━━ Dataset ━━

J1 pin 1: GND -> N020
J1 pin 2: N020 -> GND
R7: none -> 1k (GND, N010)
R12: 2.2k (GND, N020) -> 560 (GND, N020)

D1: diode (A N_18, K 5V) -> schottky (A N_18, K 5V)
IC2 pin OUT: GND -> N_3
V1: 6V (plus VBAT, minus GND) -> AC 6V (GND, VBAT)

━━━
━━ Dataset ━━

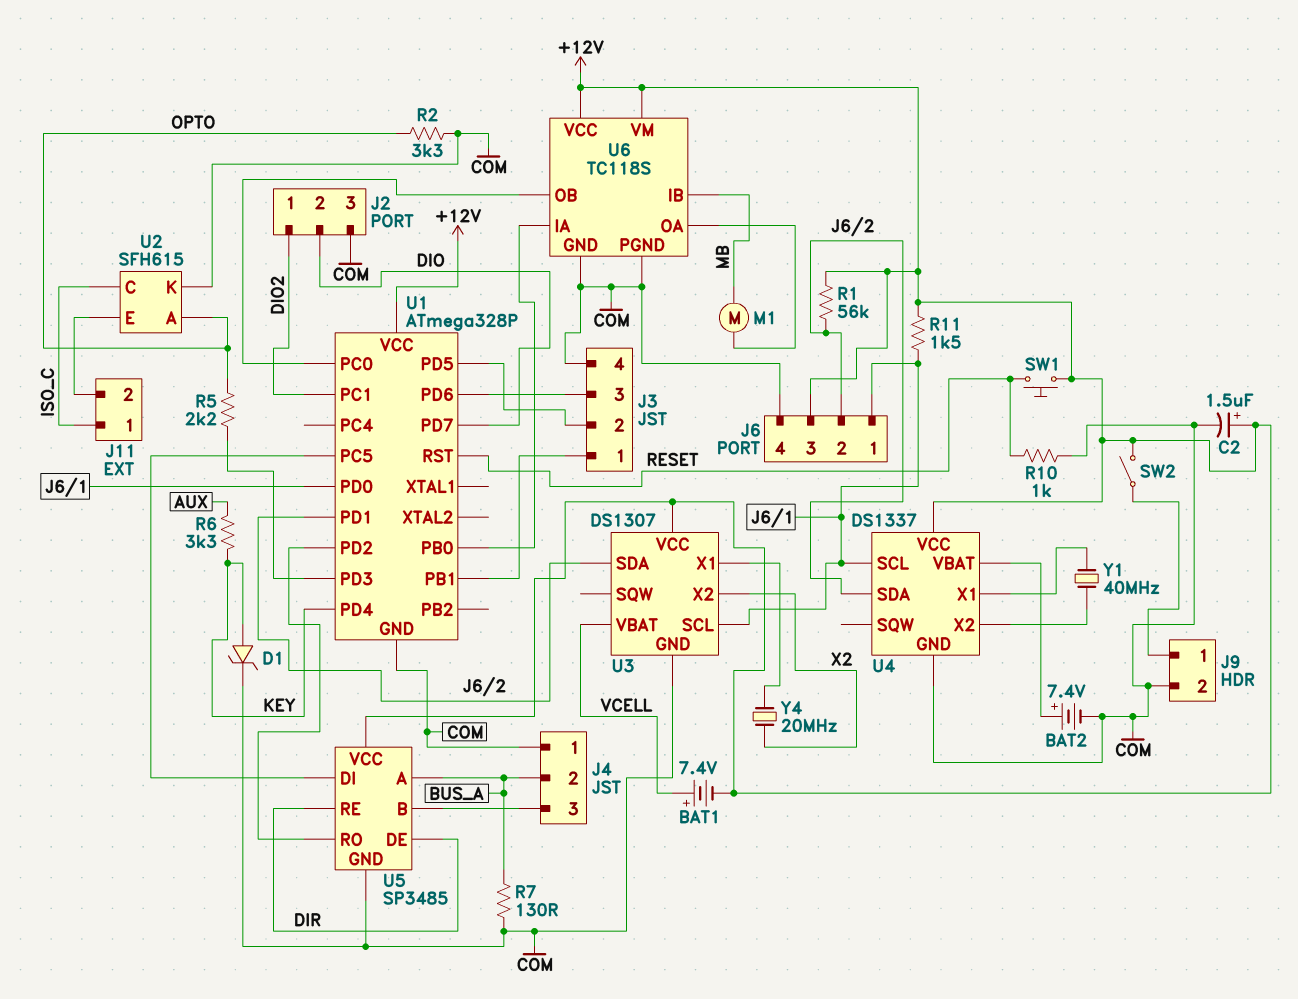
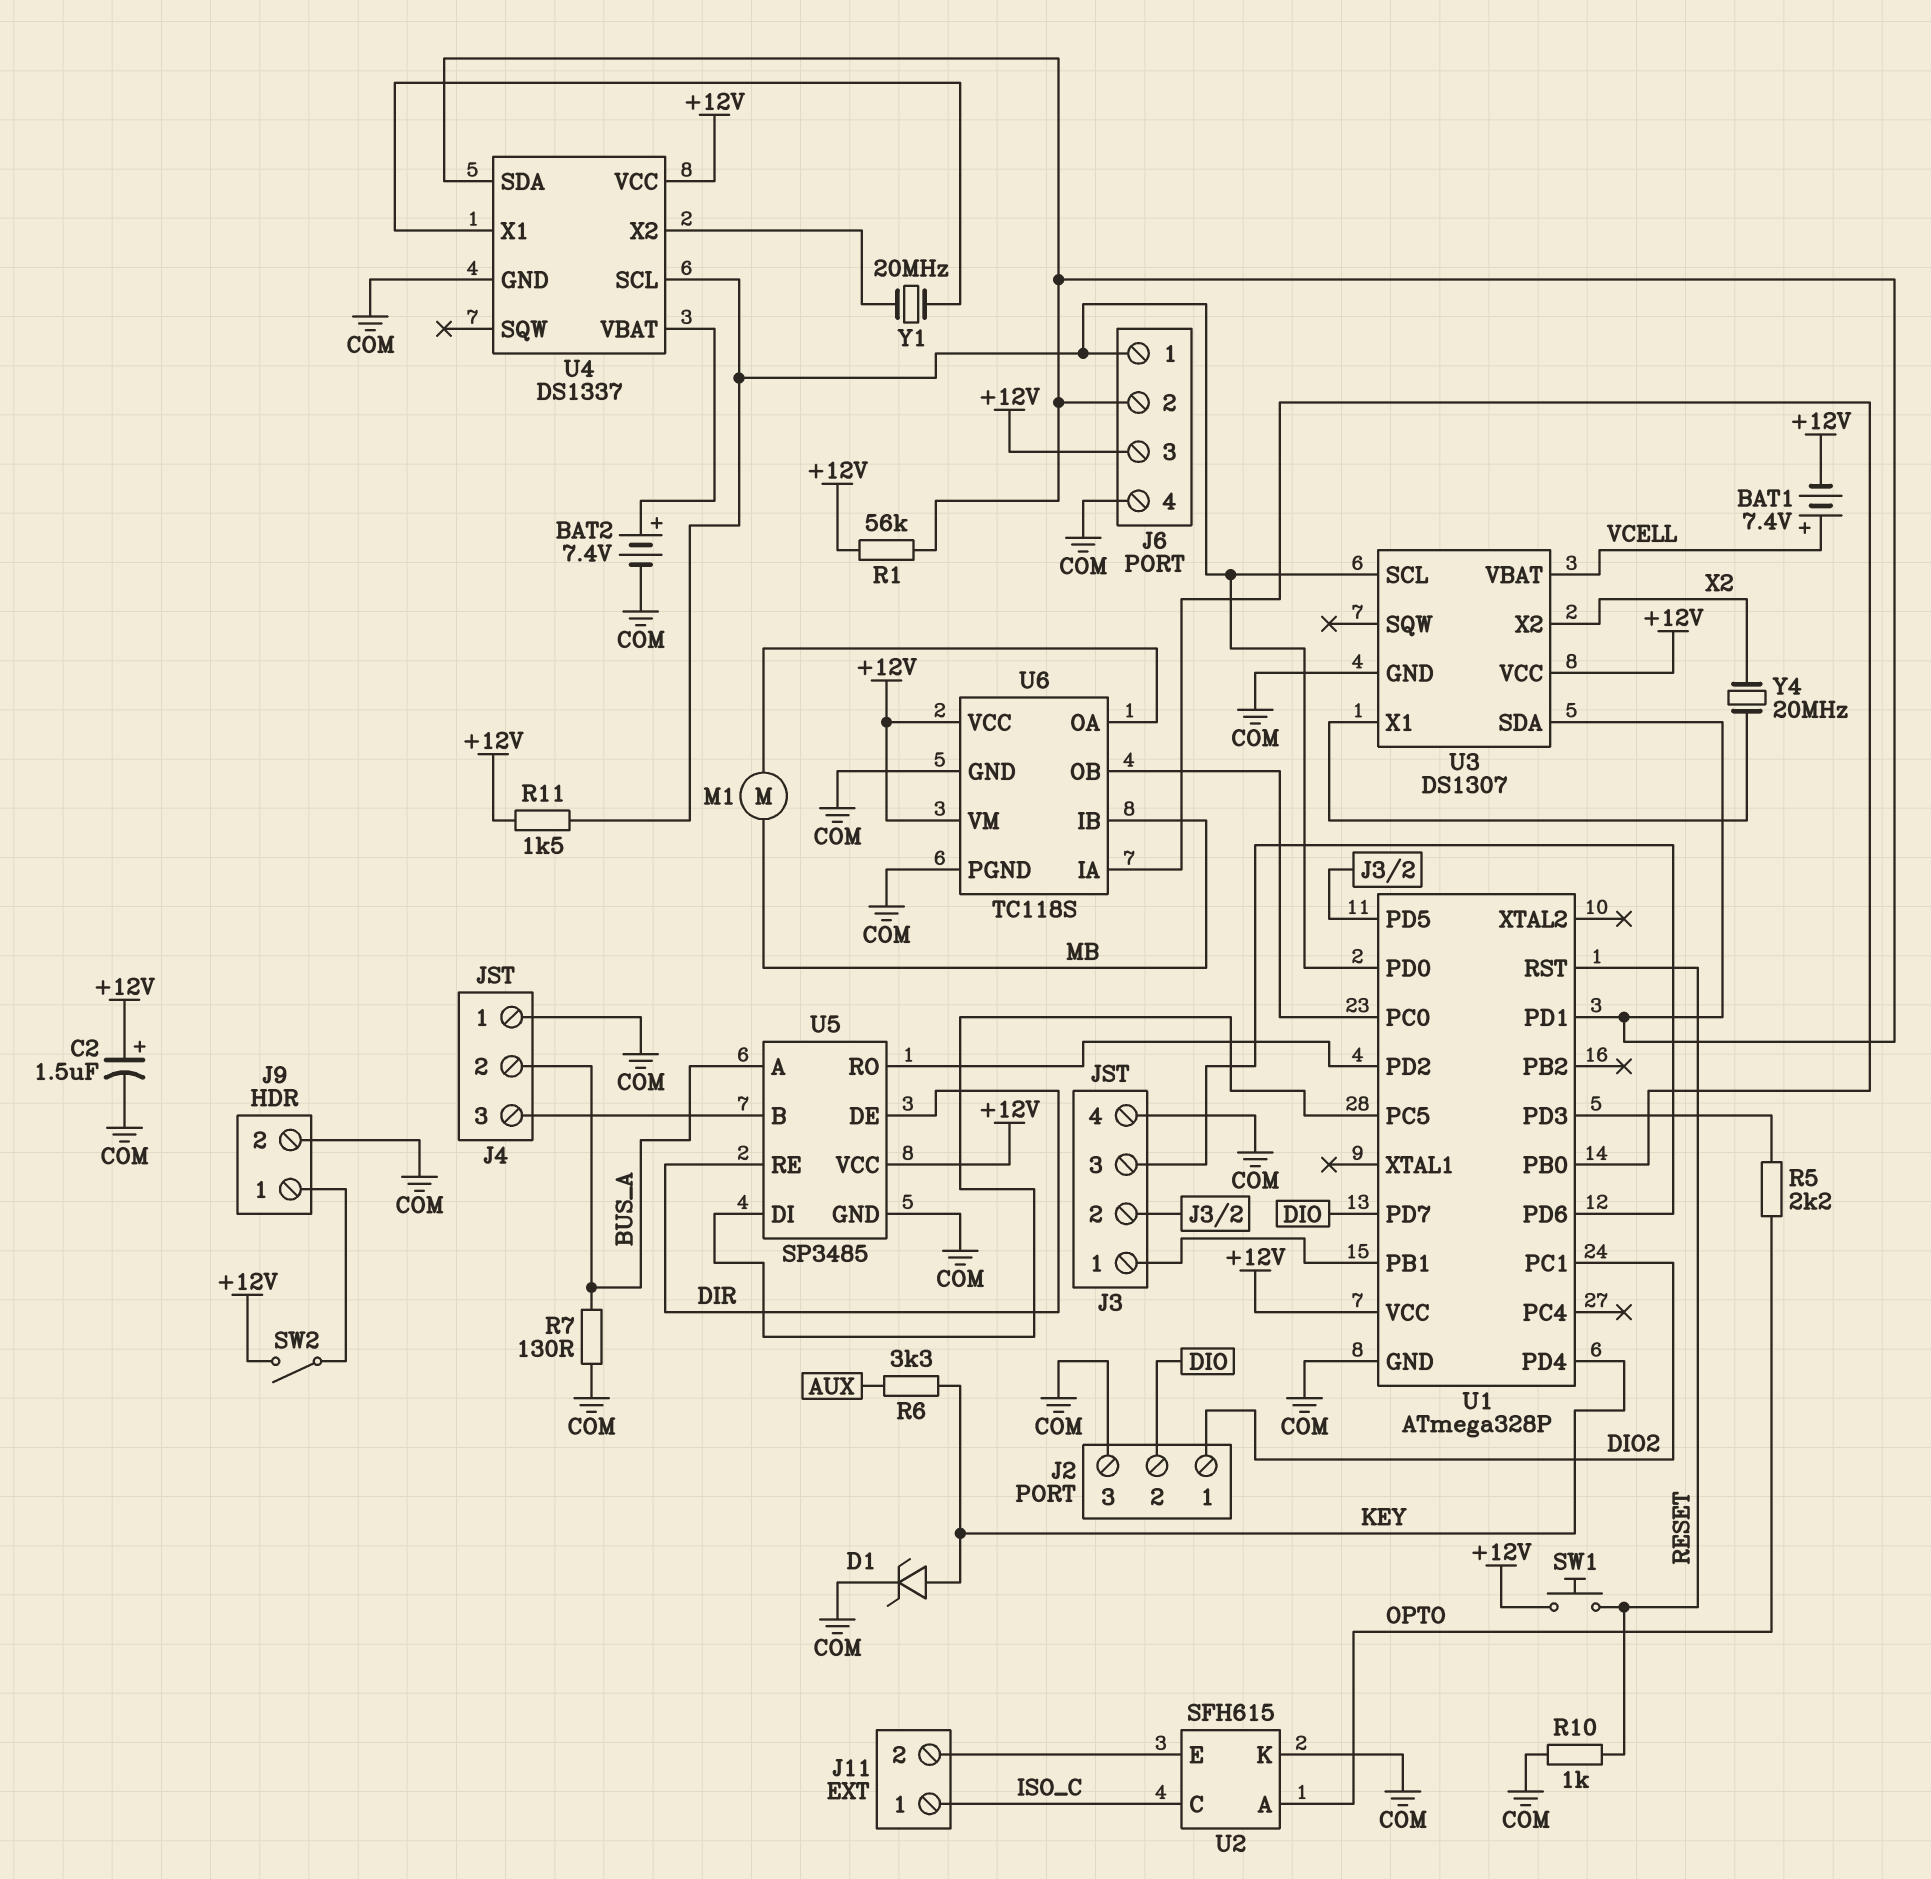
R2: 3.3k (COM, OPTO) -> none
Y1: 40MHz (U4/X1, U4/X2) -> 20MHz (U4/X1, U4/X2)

━━━

- Work instructions
Go to the line in the material above that contains "J1 pin 1: GND -> N020" and copy exactly from there through the line that contains "V1: 6V (plus", stopping after it.

- Completed exercise
J1 pin 1: GND -> N020
J1 pin 2: N020 -> GND
R7: none -> 1k (GND, N010)
R12: 2.2k (GND, N020) -> 560 (GND, N020)

D1: diode (A N_18, K 5V) -> schottky (A N_18, K 5V)
IC2 pin OUT: GND -> N_3
V1: 6V (plus VBAT, minus GND) -> AC 6V (GND, VBAT)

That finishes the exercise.